# What you are asked to do:
Print the line that contains "[(522,335),(502,359),(522,379),(522,335)]", then every line after it until the entries end, exactly as they read; do not include pictures.

--- Data records Enclosed Below ---

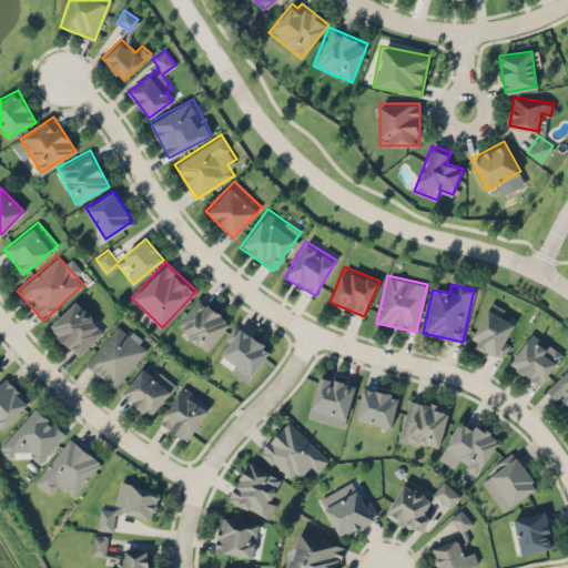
[(231,320),(198,295),(174,326),(208,351),(231,320)]
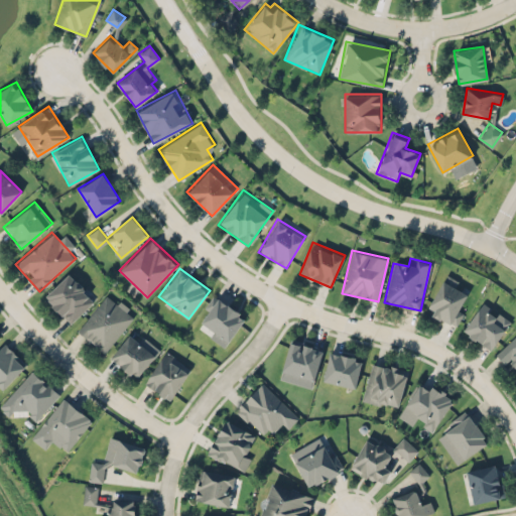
[(43,296),(71,324),(95,299),(69,272),(43,296)]
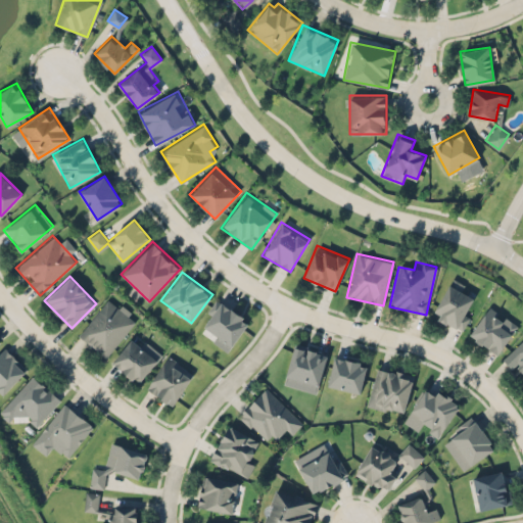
[(432,317),(463,330),(476,301),(466,297),(471,287),(449,278),(432,317)]
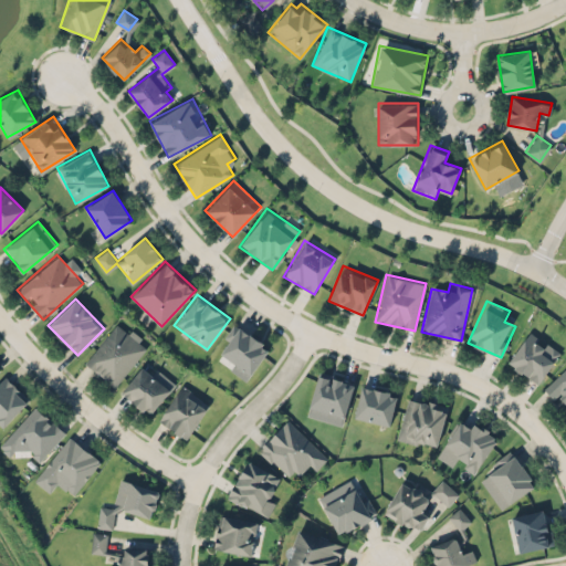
[(149,343),(118,318),(84,364),(115,388),(149,343)]
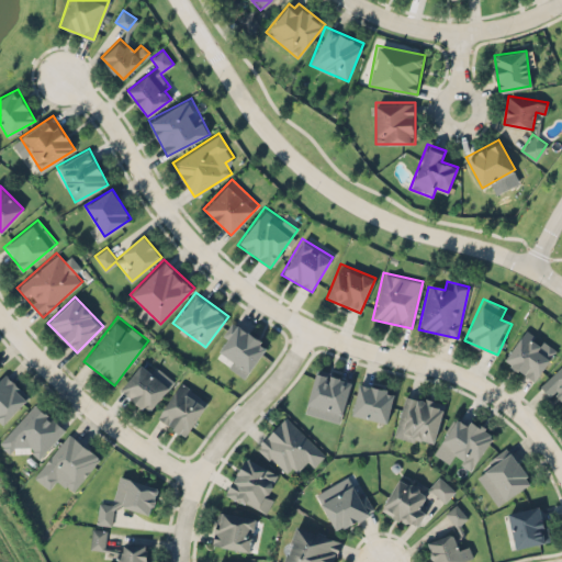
[(246,377),(268,344),(234,322),(220,344),(229,350),(222,361),(246,377)]
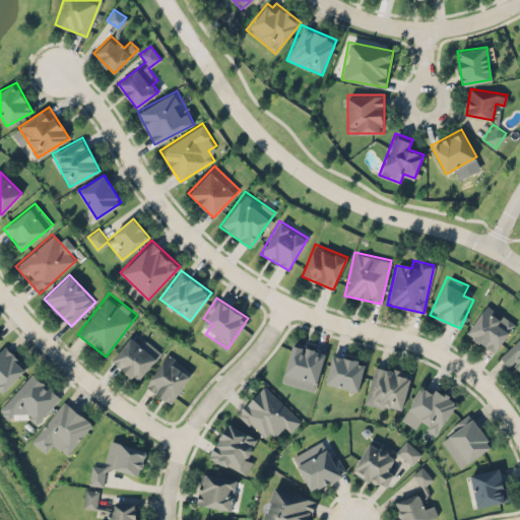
[(515,322),(485,303),(465,334),(495,352),(515,322)]
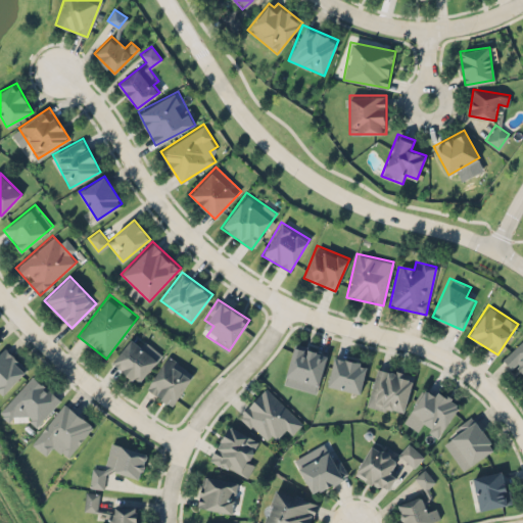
[(522,335),(502,359),(522,379),(522,335)]
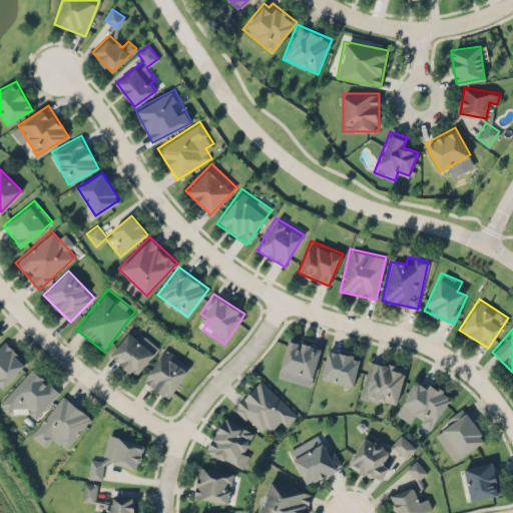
[(135,338),(128,332),(110,356),(136,376),(158,347),(139,333),(135,338)]
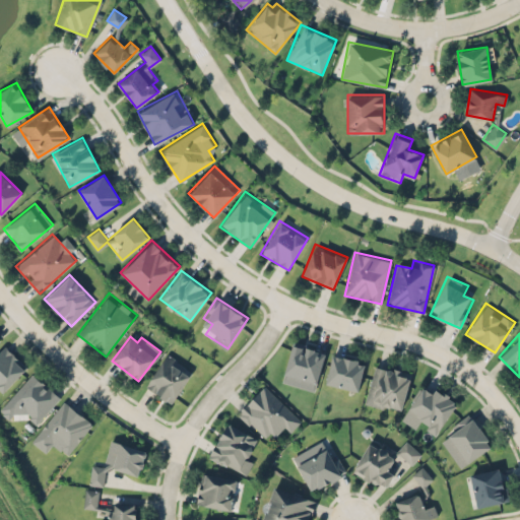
[(316,382),(325,351),(294,341),(283,372),(316,382)]
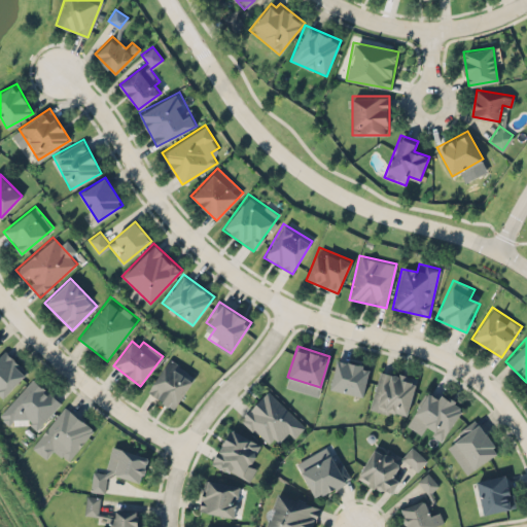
[(28,371),(4,349),(0,353),(0,395),(2,397),(28,371)]
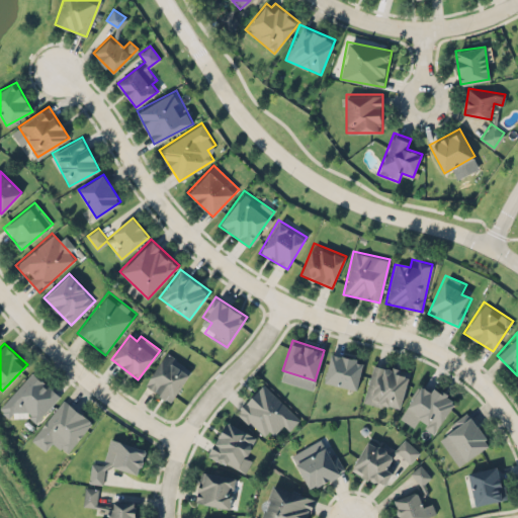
[(192,369),(166,352),(145,383),(170,401),(192,369)]
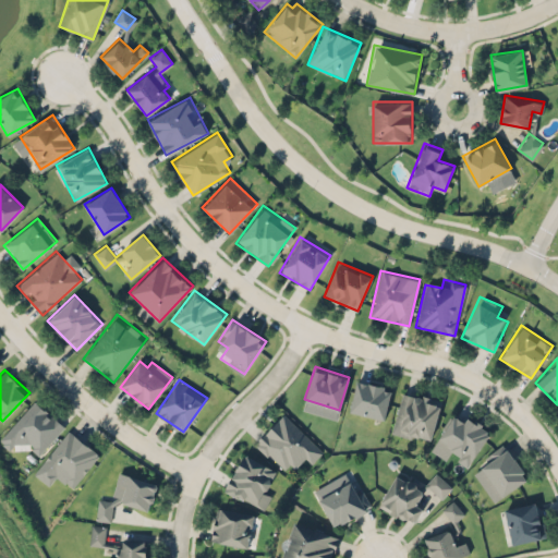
[(385,419),(391,387),(355,379),(349,411),(385,419)]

--- End of Enclosed Data records ---

# Result:
[(522,335),(502,359),(522,379),(522,335)]
[(135,338),(128,332),(110,356),(136,376),(158,347),(139,333),(135,338)]
[(316,382),(325,351),(294,341),(283,372),(316,382)]
[(28,371),(4,349),(0,353),(0,395),(2,397),(28,371)]
[(192,369),(166,352),(145,383),(170,401),(192,369)]
[(385,419),(391,387),(355,379),(349,411),(385,419)]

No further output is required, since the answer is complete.